**GIVEN INFORMATION:**
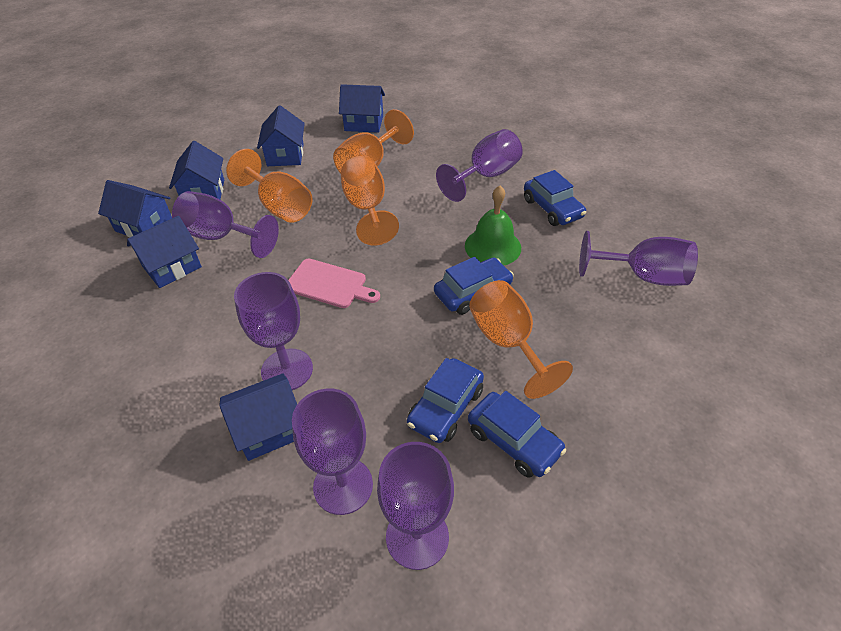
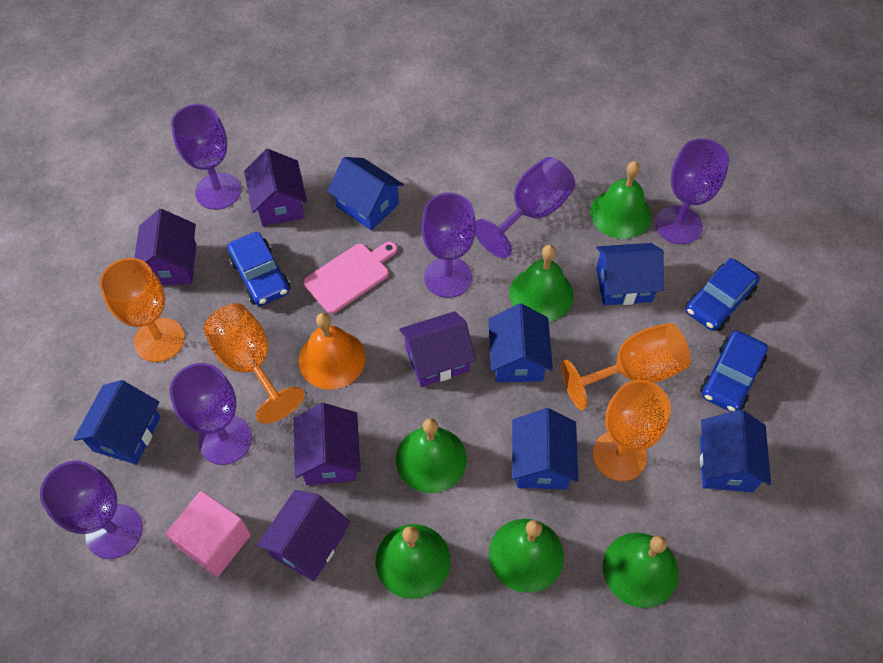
blue car: 4 -> 3
green bell: 1 -> 6
orange bell: 0 -> 1
pink cube: 0 -> 1
purple house: 0 -> 5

**PROBLEM DETAILS:**
The whole listing above is to be printed again exactly; pictures stay out of it.

**SOLUTION TO THIS TASK:**
blue car: 4 -> 3
green bell: 1 -> 6
orange bell: 0 -> 1
pink cube: 0 -> 1
purple house: 0 -> 5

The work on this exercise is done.